A verbatim copy of the full data, with no pictures, is the expected answer.

-----

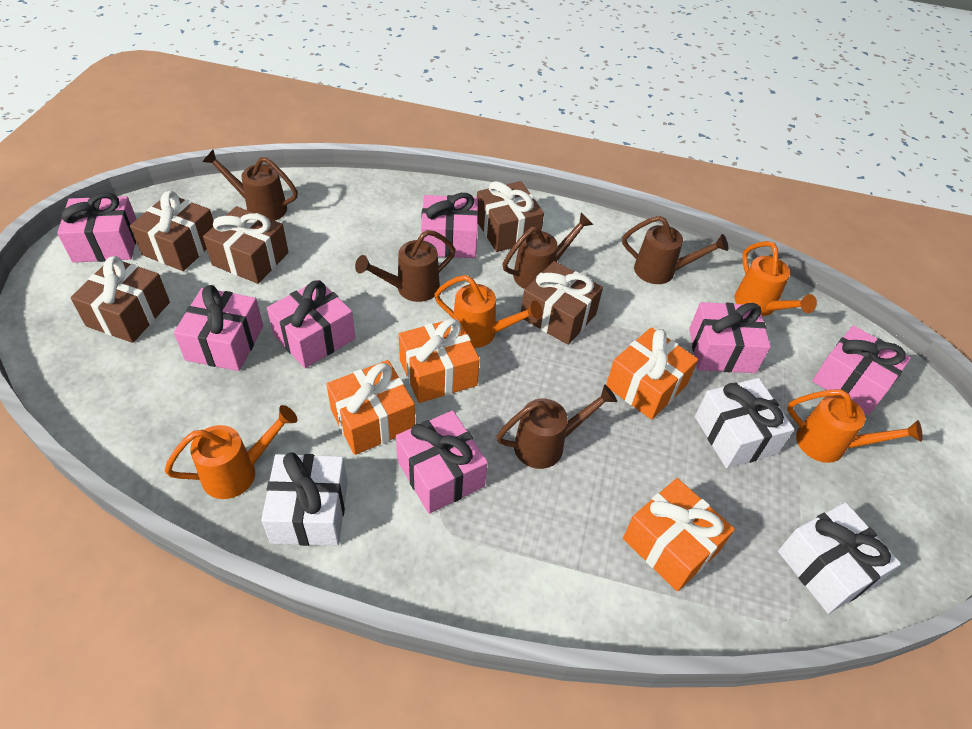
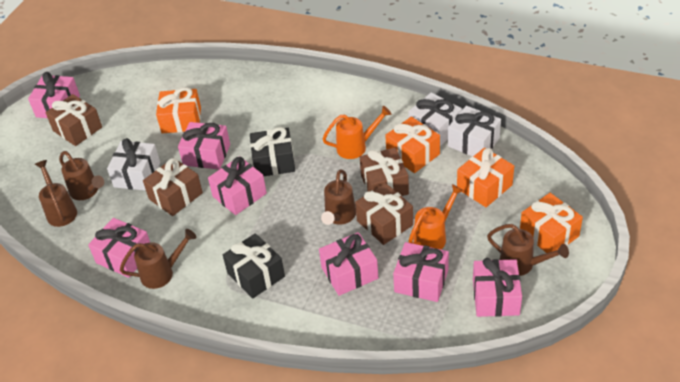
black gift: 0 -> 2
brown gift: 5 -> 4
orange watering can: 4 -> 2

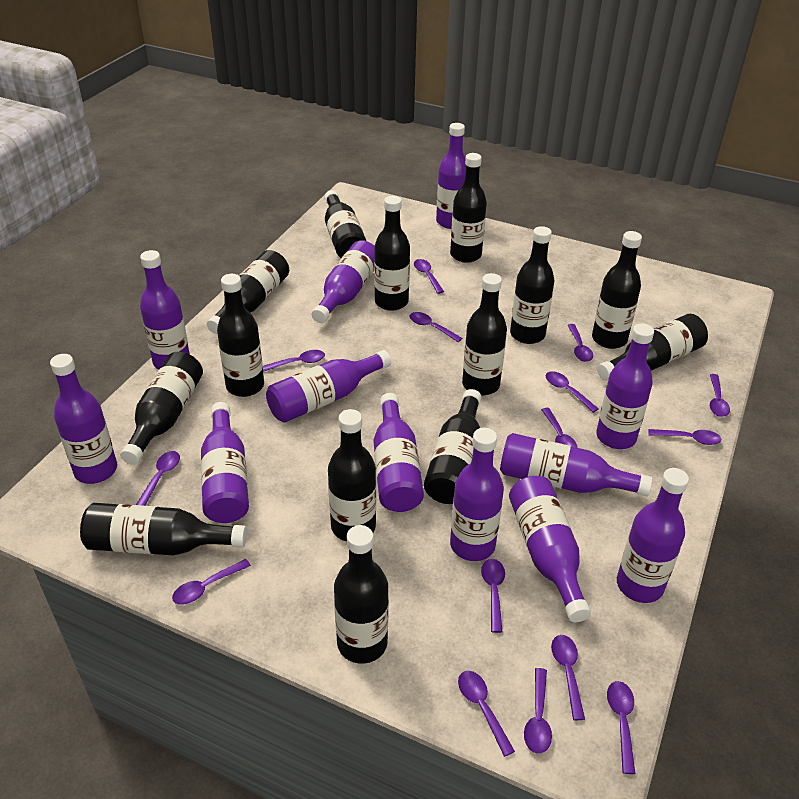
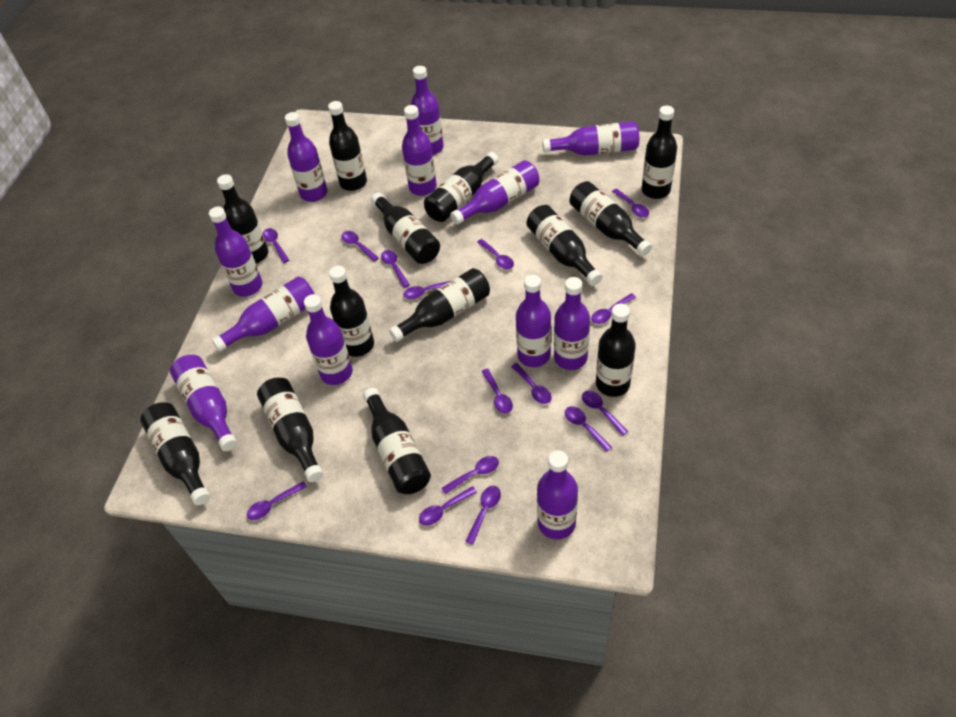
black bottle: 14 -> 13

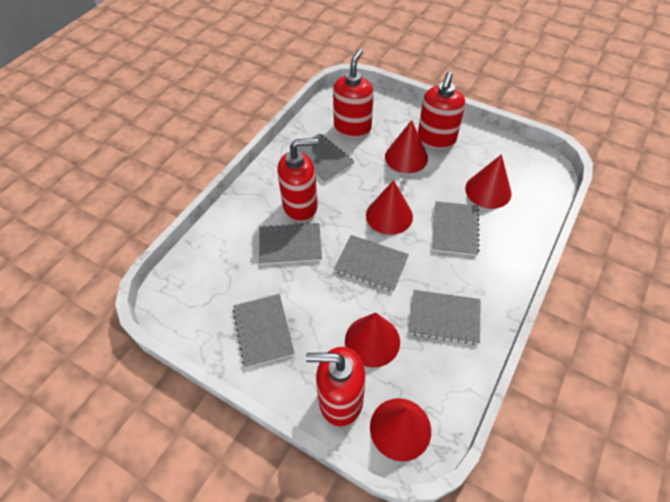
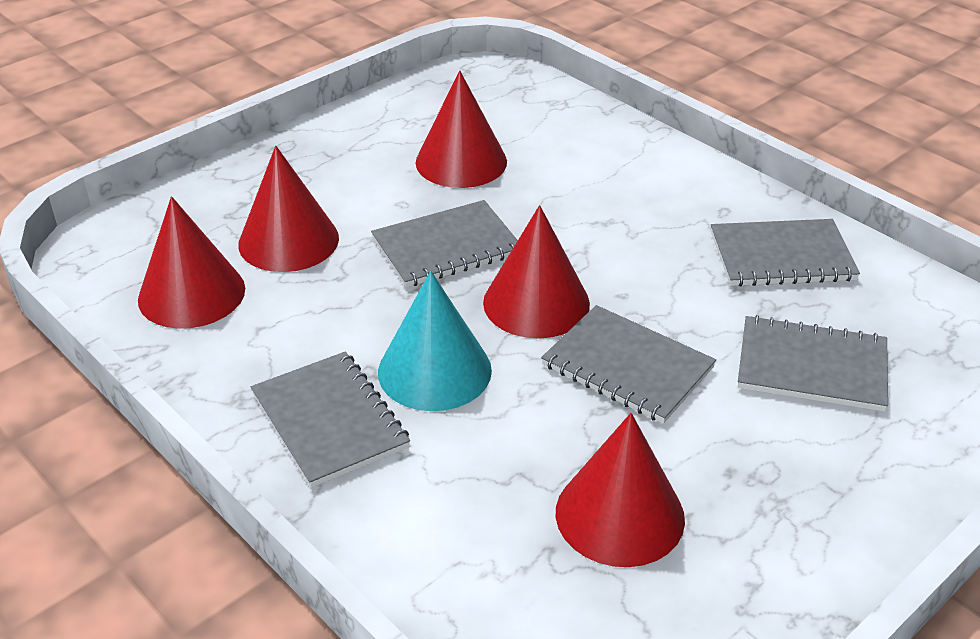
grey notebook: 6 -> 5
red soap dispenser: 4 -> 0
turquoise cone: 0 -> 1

-----

▸ Answer to the problem:
black gift: 0 -> 2
brown gift: 5 -> 4
orange watering can: 4 -> 2

black bottle: 14 -> 13

grey notebook: 6 -> 5
red soap dispenser: 4 -> 0
turquoise cone: 0 -> 1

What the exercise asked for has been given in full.